- WHAT THIS TASK INVOLVES: Set out the material from the line with "The distance between" to the line with "Point (692, 296) is", both lines included, as a numbered list, leaving out any blank lines.

- PROVIDED INFORMATION:
● ● ● ● ●
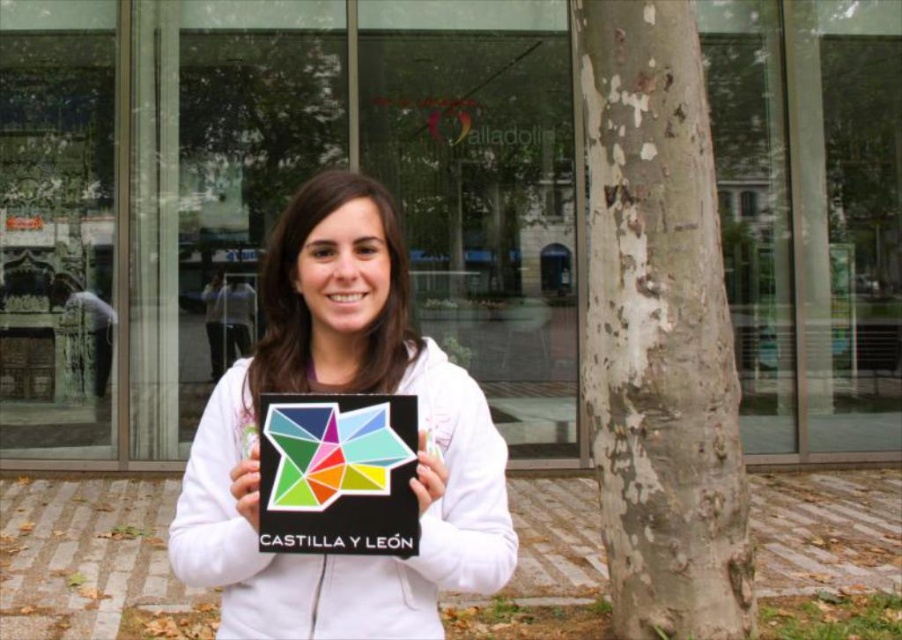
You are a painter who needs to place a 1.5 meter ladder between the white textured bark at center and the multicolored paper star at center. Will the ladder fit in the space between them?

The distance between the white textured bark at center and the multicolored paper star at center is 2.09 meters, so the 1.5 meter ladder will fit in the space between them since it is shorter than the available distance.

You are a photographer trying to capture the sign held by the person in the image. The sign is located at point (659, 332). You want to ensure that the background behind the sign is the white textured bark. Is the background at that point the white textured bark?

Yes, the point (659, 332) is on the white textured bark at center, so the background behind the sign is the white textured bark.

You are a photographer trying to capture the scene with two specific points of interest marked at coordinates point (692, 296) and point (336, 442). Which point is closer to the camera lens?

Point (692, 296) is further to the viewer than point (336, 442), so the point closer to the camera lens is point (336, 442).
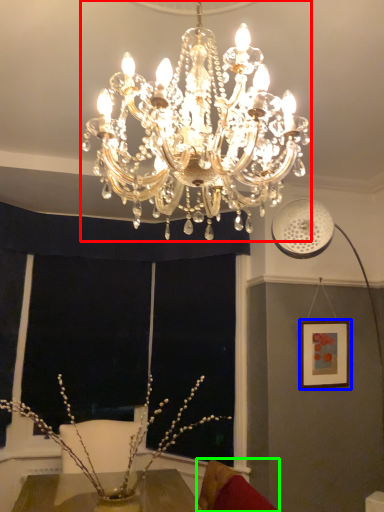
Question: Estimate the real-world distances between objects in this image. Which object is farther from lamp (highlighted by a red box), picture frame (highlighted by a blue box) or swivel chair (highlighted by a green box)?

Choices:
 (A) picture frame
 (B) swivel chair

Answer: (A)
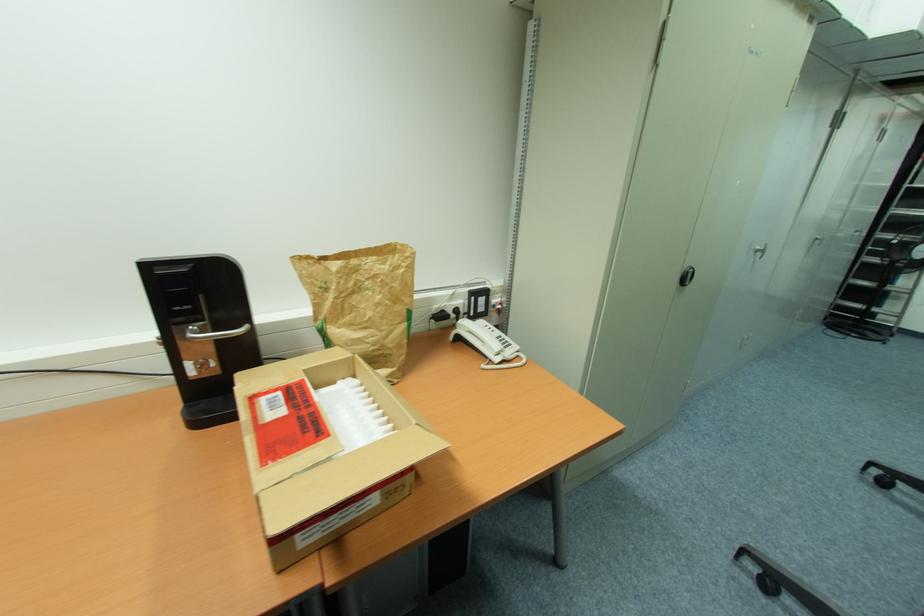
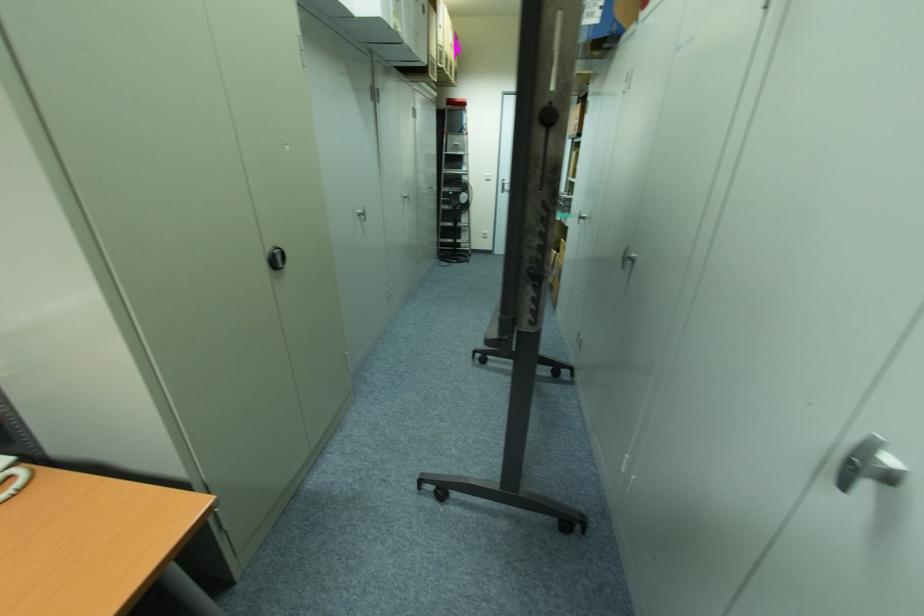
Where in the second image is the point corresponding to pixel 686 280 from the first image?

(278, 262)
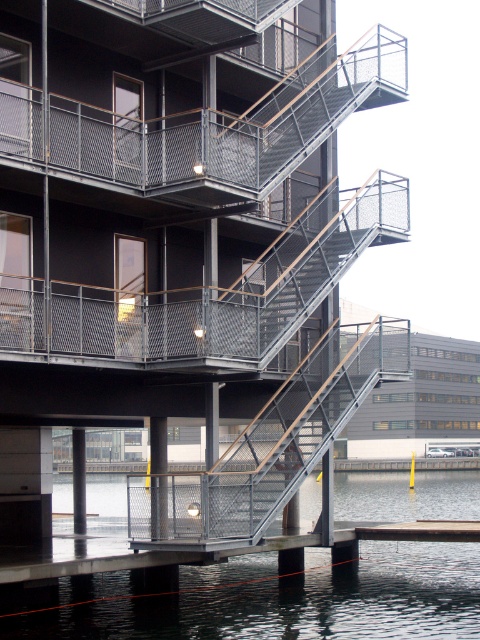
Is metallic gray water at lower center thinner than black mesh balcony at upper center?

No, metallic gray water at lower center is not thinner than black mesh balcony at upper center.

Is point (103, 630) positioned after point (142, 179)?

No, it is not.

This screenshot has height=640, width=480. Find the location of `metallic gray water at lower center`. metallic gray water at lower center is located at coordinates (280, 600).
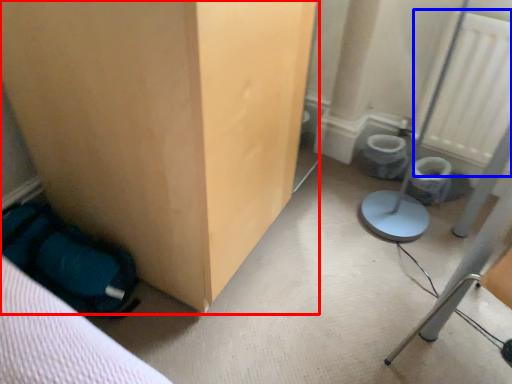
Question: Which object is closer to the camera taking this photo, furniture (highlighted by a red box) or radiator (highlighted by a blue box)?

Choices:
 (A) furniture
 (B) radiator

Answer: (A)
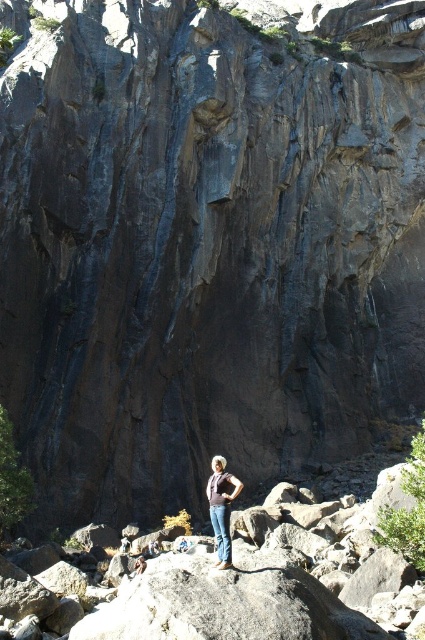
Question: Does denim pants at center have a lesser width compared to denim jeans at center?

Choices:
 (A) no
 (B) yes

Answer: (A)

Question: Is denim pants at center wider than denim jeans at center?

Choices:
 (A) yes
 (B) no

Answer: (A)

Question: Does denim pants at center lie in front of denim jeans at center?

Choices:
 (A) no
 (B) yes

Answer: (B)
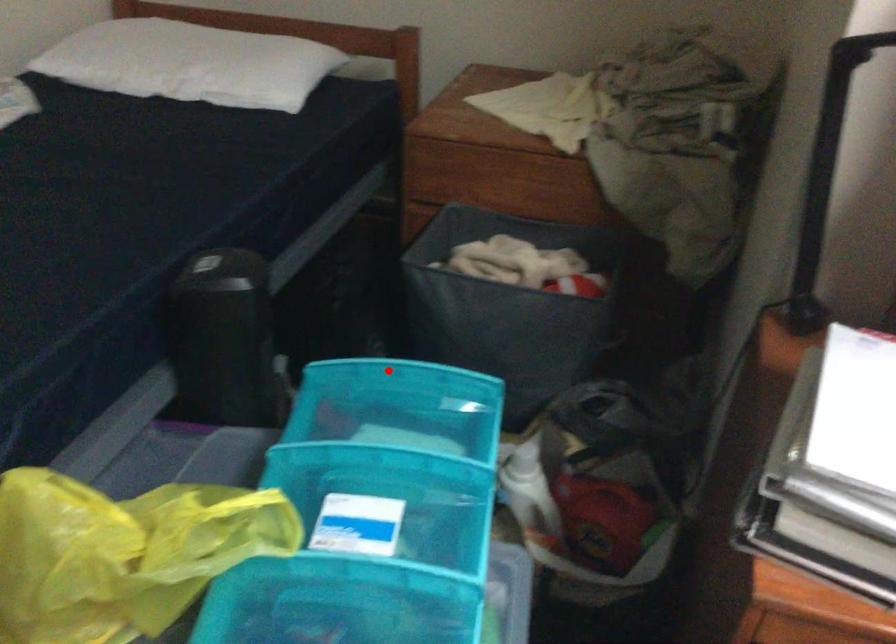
● ● ● ● ●
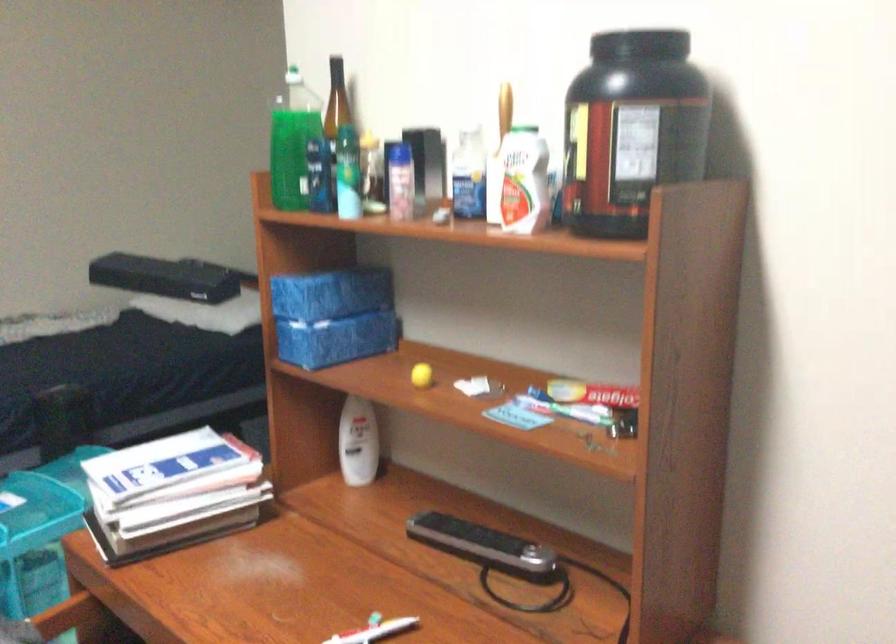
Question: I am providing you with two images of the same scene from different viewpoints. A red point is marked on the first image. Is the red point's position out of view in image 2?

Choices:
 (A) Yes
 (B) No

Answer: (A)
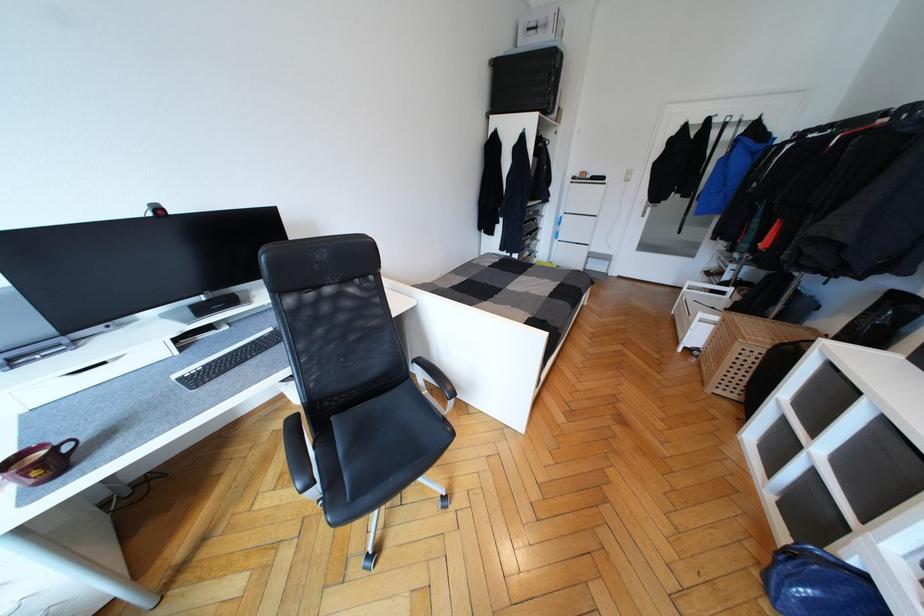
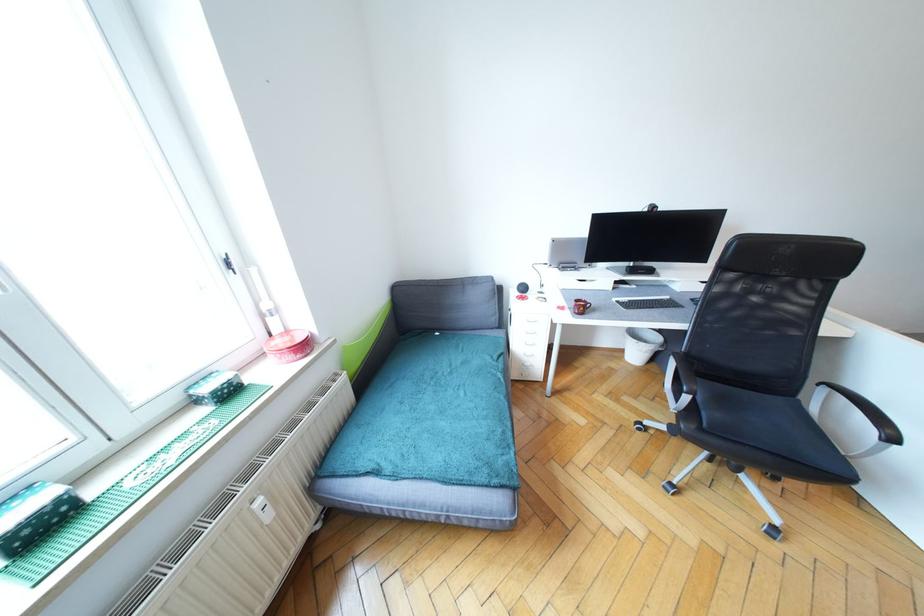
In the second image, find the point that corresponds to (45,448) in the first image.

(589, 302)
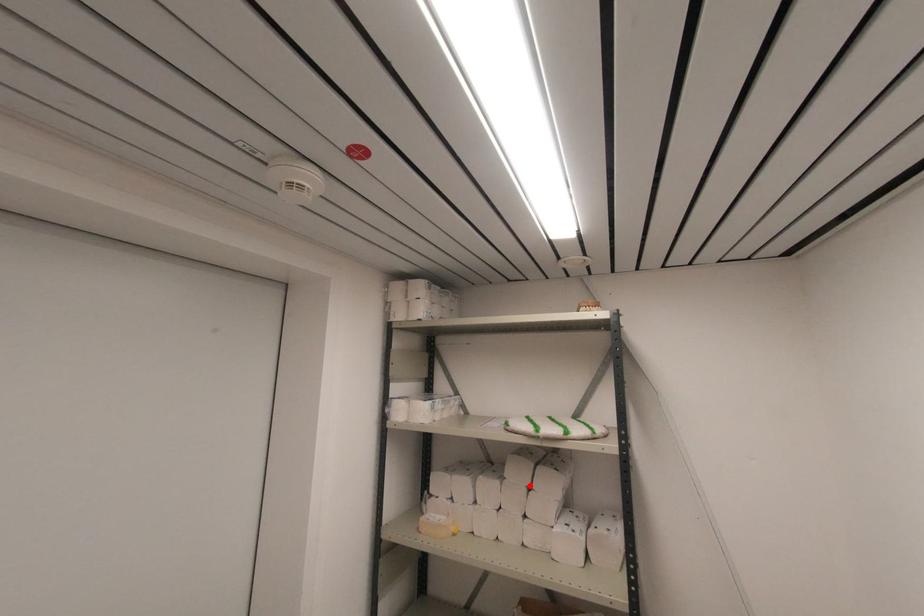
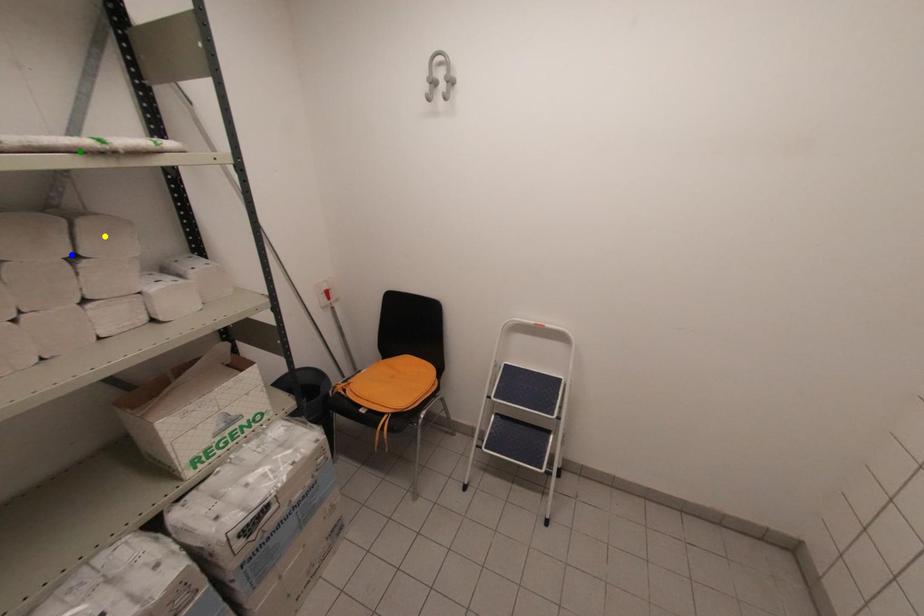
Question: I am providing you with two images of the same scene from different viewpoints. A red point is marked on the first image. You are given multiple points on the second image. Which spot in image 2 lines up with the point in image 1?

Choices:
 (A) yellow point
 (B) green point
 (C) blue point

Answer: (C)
● ● ● ● ●
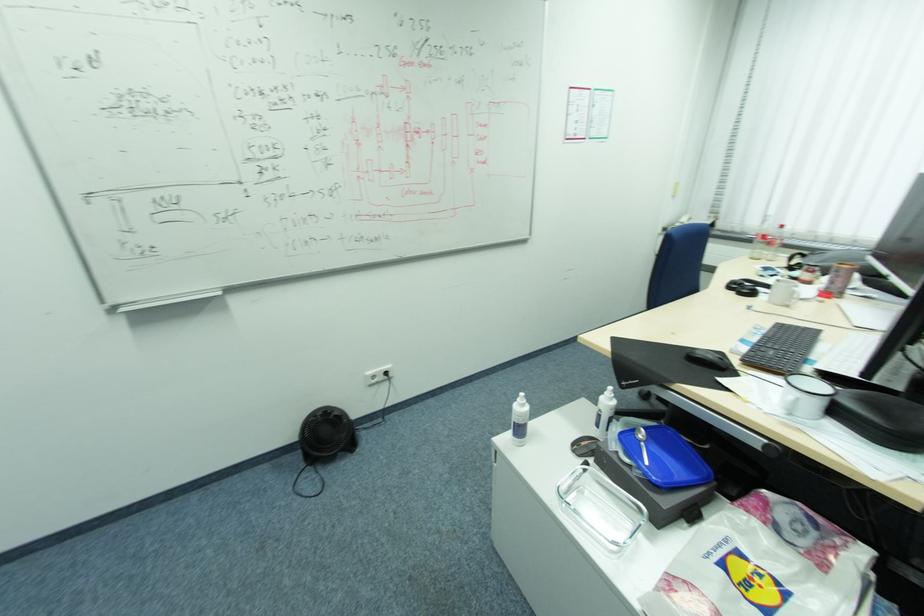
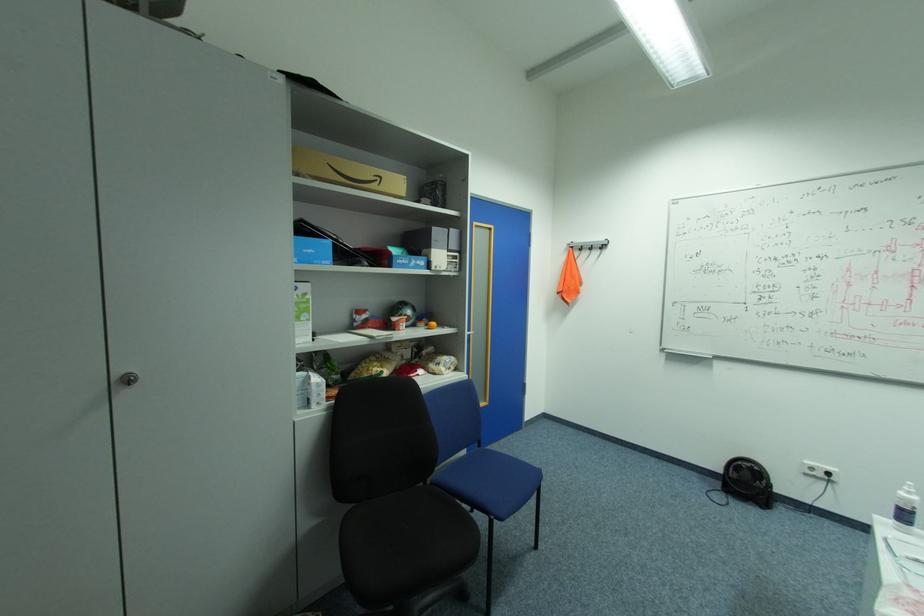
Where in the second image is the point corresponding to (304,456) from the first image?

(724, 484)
● ● ● ● ●
- WRITTEN RESPONSE:
1. The distance between the white textured bark at center and the multicolored paper star at center is 2.09 meters, so the 1.5 meter ladder will fit in the space between them since it is shorter than the available distance.
2. You are a photographer trying to capture the sign held by the person in the image. The sign is located at point (659, 332). You want to ensure that the background behind the sign is the white textured bark. Is the background at that point the white textured bark?
3. Yes, the point (659, 332) is on the white textured bark at center, so the background behind the sign is the white textured bark.
4. You are a photographer trying to capture the scene with two specific points of interest marked at coordinates point (692, 296) and point (336, 442). Which point is closer to the camera lens?
5. Point (692, 296) is further to the viewer than point (336, 442), so the point closer to the camera lens is point (336, 442).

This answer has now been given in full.